Start of Data provided
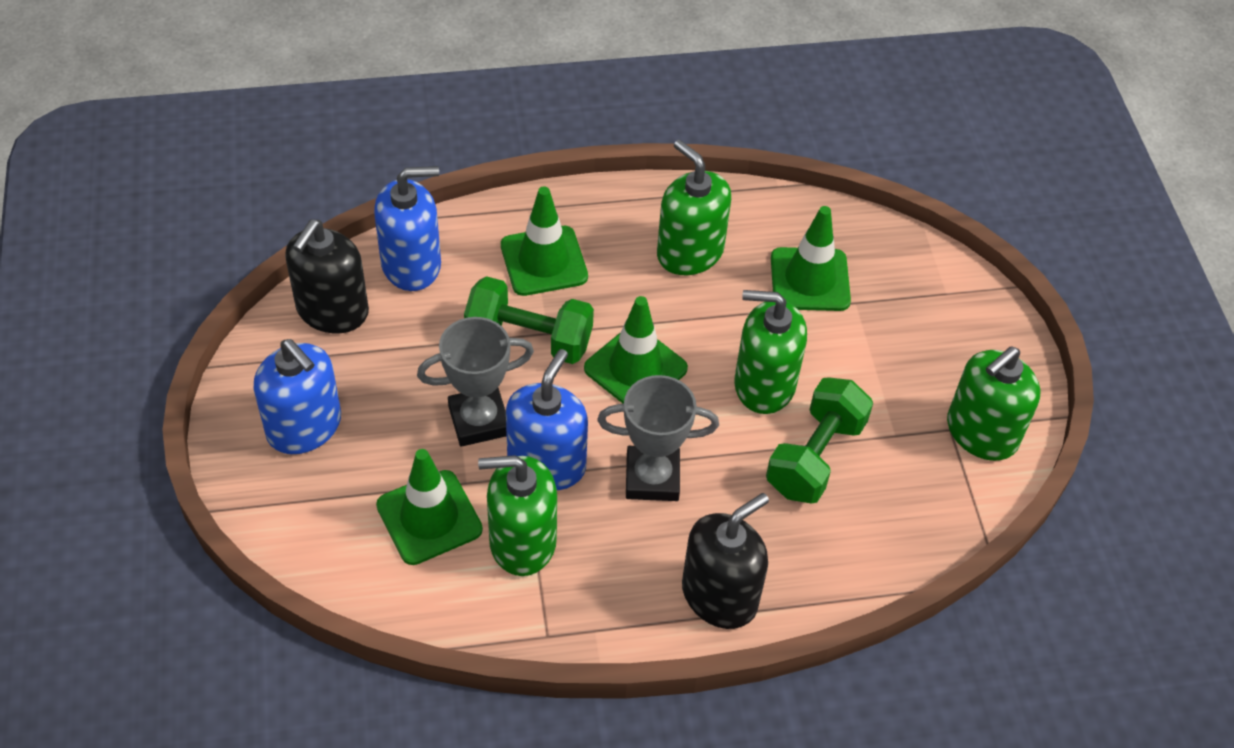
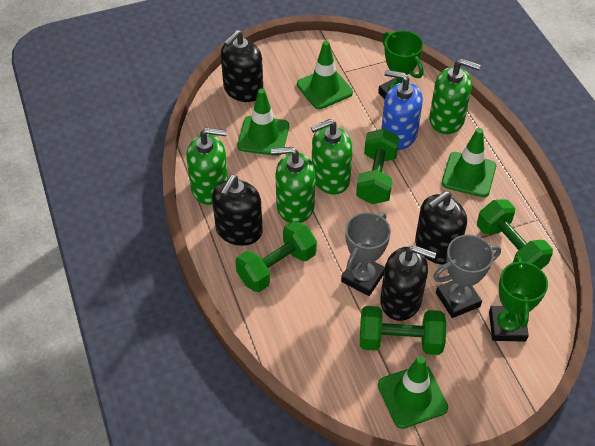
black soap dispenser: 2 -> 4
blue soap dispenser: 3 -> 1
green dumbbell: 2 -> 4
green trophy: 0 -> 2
End of Data provided
▶ Try it: Every line above that holds the word "dispenser" is to be found and copied.

▶ Final answer:
black soap dispenser: 2 -> 4
blue soap dispenser: 3 -> 1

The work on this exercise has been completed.